━━ DATA SUPPLIED
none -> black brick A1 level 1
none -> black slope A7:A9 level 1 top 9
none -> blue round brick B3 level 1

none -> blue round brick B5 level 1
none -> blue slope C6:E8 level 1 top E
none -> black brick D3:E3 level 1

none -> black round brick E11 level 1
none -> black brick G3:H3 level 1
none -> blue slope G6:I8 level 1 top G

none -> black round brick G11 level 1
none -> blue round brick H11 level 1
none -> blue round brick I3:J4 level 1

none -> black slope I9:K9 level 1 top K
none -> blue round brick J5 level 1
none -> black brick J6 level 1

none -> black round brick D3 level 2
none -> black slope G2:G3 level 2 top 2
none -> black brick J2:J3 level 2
━━━━
> _GOAL OF THE EXERCISE_
Quote exactly the opening line of the material above and every line after it, up to and including the line that contains "none -> black brick G3:H3 level 1".

> _EXPECTED ANSWER_
none -> black brick A1 level 1
none -> black slope A7:A9 level 1 top 9
none -> blue round brick B3 level 1

none -> blue round brick B5 level 1
none -> blue slope C6:E8 level 1 top E
none -> black brick D3:E3 level 1

none -> black round brick E11 level 1
none -> black brick G3:H3 level 1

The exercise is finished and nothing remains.